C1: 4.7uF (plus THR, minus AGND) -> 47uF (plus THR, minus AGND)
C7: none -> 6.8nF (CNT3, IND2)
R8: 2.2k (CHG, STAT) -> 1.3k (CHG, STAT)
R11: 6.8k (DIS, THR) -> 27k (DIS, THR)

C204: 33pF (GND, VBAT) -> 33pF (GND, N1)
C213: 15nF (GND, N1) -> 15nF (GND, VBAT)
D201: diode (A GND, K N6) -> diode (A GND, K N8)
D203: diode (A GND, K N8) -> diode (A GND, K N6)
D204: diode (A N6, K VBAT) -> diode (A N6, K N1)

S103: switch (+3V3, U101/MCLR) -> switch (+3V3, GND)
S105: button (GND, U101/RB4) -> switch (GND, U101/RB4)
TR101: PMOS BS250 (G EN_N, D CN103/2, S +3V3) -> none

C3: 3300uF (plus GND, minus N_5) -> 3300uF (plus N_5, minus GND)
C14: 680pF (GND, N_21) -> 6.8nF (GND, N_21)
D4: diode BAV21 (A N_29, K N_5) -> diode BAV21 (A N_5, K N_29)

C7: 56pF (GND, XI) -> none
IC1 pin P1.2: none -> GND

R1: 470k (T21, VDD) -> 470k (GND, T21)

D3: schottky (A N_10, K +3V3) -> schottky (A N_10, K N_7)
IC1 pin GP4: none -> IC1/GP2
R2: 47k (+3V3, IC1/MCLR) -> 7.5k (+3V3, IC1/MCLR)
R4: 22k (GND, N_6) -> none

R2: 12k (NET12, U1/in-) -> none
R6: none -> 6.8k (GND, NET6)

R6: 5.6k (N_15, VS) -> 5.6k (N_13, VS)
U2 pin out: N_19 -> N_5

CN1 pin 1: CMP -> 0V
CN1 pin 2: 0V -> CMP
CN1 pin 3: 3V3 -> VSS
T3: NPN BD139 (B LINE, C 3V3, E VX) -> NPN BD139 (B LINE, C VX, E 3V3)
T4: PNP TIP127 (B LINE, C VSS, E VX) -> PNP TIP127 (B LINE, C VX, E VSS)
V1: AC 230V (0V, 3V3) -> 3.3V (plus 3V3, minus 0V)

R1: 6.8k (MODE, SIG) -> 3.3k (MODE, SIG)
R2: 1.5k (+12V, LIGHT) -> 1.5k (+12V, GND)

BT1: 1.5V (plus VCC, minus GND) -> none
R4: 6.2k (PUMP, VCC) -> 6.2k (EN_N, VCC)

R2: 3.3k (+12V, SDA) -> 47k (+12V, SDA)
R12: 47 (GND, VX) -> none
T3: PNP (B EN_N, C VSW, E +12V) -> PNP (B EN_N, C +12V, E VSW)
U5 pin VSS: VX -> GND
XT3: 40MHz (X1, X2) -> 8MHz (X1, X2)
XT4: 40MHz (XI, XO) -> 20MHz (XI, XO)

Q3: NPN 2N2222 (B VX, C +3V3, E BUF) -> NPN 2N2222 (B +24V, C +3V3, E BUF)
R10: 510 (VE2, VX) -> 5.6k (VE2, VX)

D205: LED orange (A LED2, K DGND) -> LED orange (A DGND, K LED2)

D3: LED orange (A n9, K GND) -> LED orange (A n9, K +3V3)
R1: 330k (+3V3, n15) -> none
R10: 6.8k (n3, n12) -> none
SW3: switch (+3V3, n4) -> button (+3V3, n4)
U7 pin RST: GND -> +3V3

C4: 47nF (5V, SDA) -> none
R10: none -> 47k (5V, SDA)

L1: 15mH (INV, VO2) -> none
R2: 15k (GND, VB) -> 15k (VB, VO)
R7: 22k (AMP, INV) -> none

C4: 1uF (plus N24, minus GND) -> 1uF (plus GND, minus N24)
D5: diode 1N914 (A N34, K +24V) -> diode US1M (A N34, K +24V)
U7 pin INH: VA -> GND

= = =

> [What is required]:
Please give back exactly the lines of the listing above that run from the one containing "CN1 pin 2: 0V -> CMP" through the one containing "D3: LED orange", and only those.

> [Problem solution]:
CN1 pin 2: 0V -> CMP
CN1 pin 3: 3V3 -> VSS
T3: NPN BD139 (B LINE, C 3V3, E VX) -> NPN BD139 (B LINE, C VX, E 3V3)
T4: PNP TIP127 (B LINE, C VSS, E VX) -> PNP TIP127 (B LINE, C VX, E VSS)
V1: AC 230V (0V, 3V3) -> 3.3V (plus 3V3, minus 0V)

R1: 6.8k (MODE, SIG) -> 3.3k (MODE, SIG)
R2: 1.5k (+12V, LIGHT) -> 1.5k (+12V, GND)

BT1: 1.5V (plus VCC, minus GND) -> none
R4: 6.2k (PUMP, VCC) -> 6.2k (EN_N, VCC)

R2: 3.3k (+12V, SDA) -> 47k (+12V, SDA)
R12: 47 (GND, VX) -> none
T3: PNP (B EN_N, C VSW, E +12V) -> PNP (B EN_N, C +12V, E VSW)
U5 pin VSS: VX -> GND
XT3: 40MHz (X1, X2) -> 8MHz (X1, X2)
XT4: 40MHz (XI, XO) -> 20MHz (XI, XO)

Q3: NPN 2N2222 (B VX, C +3V3, E BUF) -> NPN 2N2222 (B +24V, C +3V3, E BUF)
R10: 510 (VE2, VX) -> 5.6k (VE2, VX)

D205: LED orange (A LED2, K DGND) -> LED orange (A DGND, K LED2)

D3: LED orange (A n9, K GND) -> LED orange (A n9, K +3V3)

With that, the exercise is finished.